*** Block opens ***
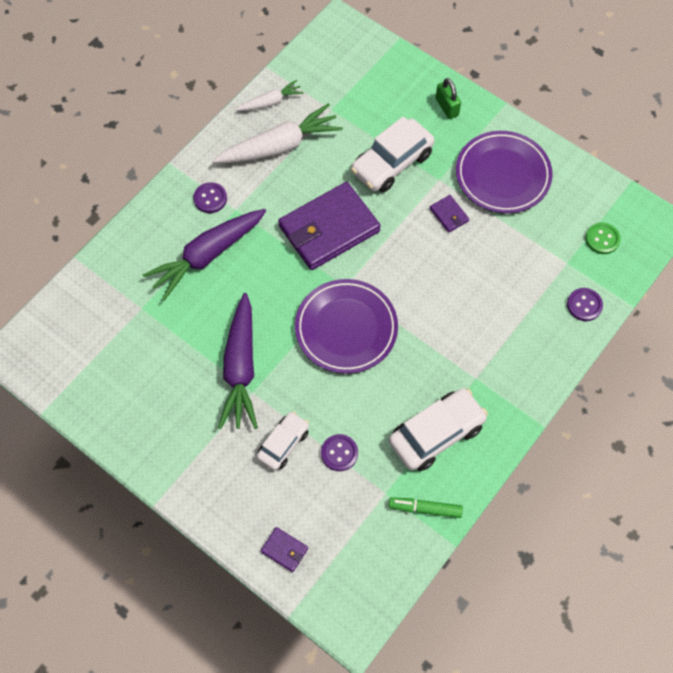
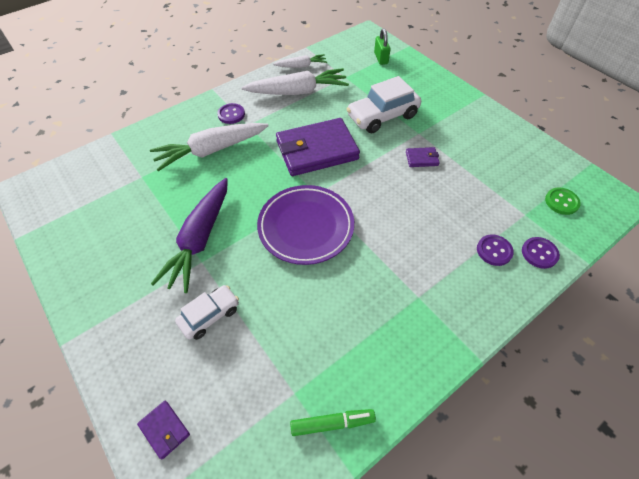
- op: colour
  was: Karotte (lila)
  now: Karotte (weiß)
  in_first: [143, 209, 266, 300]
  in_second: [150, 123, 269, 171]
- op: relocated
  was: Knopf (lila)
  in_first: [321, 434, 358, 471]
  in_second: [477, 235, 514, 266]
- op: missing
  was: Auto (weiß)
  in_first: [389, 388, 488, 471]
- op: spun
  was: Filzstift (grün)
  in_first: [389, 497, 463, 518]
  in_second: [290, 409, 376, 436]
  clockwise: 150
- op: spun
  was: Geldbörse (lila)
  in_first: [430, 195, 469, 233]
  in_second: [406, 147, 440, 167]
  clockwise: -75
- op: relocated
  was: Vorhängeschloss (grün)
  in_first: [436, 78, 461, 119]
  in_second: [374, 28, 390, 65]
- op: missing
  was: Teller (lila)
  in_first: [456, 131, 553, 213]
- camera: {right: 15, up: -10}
*** Block closes ***
» **Instructions for the task**
Set down all the entries exactly as they appear, but skip any pictures.

» **Reply**
- op: colour
  was: Karotte (lila)
  now: Karotte (weiß)
  in_first: [143, 209, 266, 300]
  in_second: [150, 123, 269, 171]
- op: relocated
  was: Knopf (lila)
  in_first: [321, 434, 358, 471]
  in_second: [477, 235, 514, 266]
- op: missing
  was: Auto (weiß)
  in_first: [389, 388, 488, 471]
- op: spun
  was: Filzstift (grün)
  in_first: [389, 497, 463, 518]
  in_second: [290, 409, 376, 436]
  clockwise: 150
- op: spun
  was: Geldbörse (lila)
  in_first: [430, 195, 469, 233]
  in_second: [406, 147, 440, 167]
  clockwise: -75
- op: relocated
  was: Vorhängeschloss (grün)
  in_first: [436, 78, 461, 119]
  in_second: [374, 28, 390, 65]
- op: missing
  was: Teller (lila)
  in_first: [456, 131, 553, 213]
- camera: {right: 15, up: -10}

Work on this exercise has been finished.